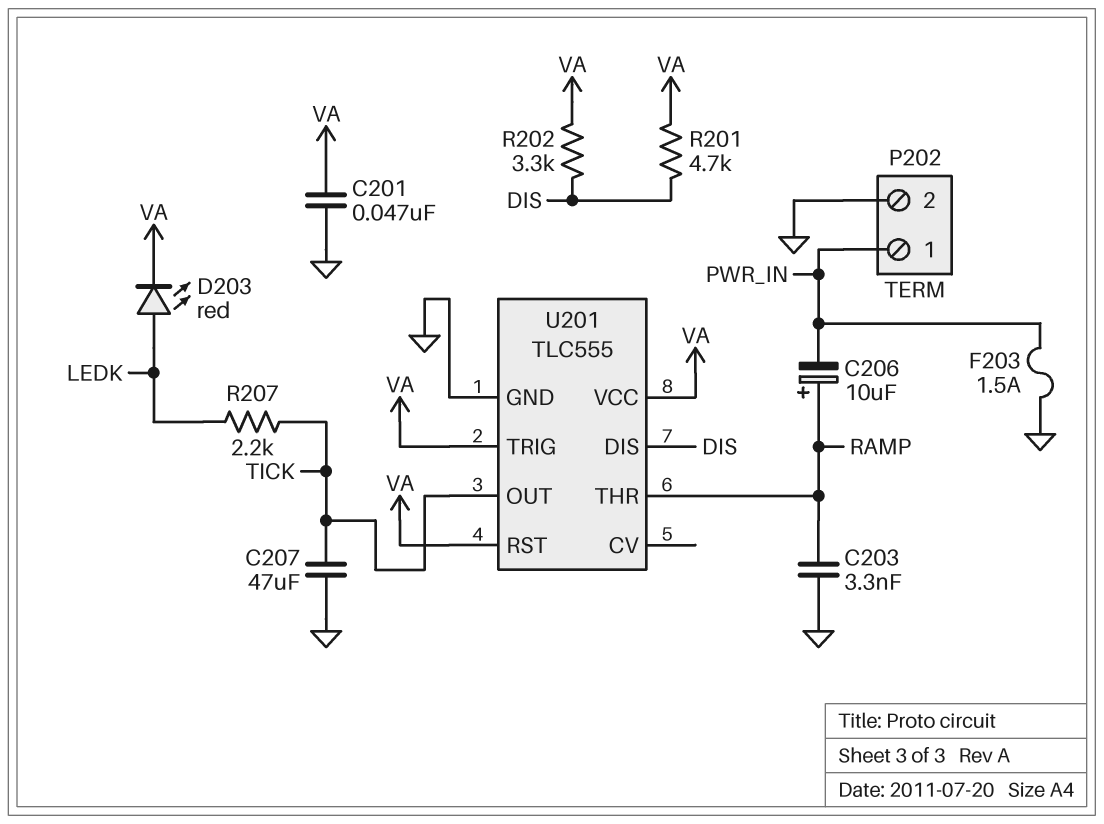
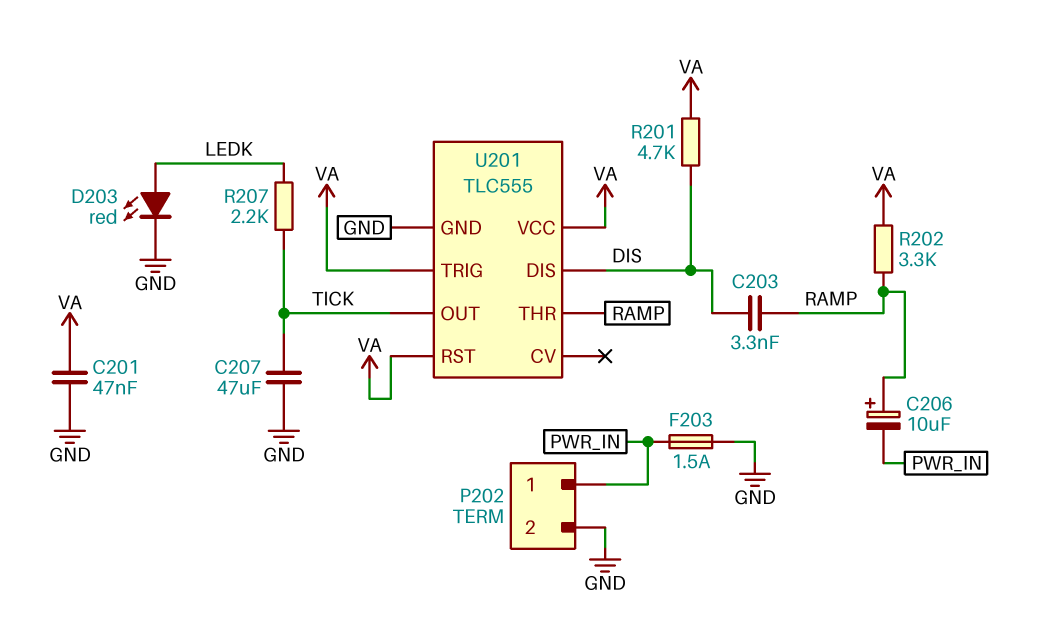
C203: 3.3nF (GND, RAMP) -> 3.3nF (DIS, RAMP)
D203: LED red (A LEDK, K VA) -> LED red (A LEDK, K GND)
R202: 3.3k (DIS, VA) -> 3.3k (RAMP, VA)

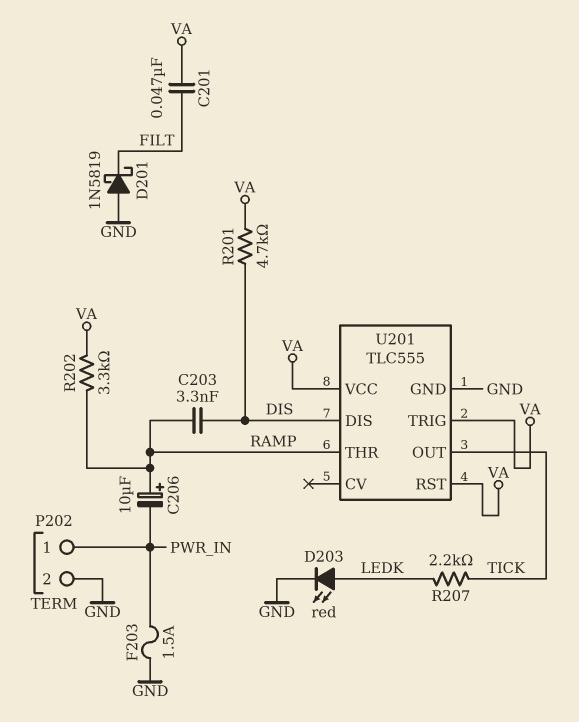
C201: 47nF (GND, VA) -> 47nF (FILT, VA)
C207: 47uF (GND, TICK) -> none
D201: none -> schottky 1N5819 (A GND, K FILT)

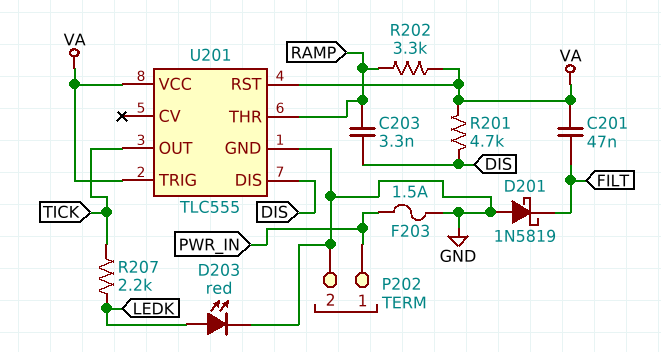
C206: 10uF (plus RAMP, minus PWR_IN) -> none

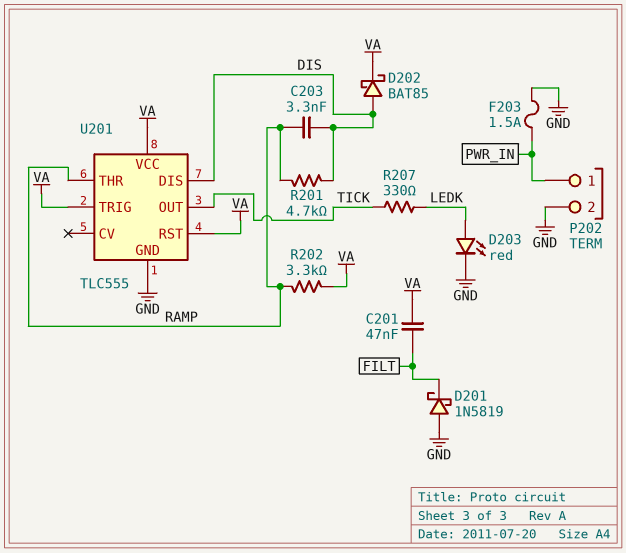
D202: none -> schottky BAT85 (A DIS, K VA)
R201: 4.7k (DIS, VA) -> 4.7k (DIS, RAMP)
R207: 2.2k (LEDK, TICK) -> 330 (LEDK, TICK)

○ ○ ○ ○ ○

Copy each line holding the word "none" from the listing above.

C207: 47uF (GND, TICK) -> none
D201: none -> schottky 1N5819 (A GND, K FILT)
C206: 10uF (plus RAMP, minus PWR_IN) -> none
D202: none -> schottky BAT85 (A DIS, K VA)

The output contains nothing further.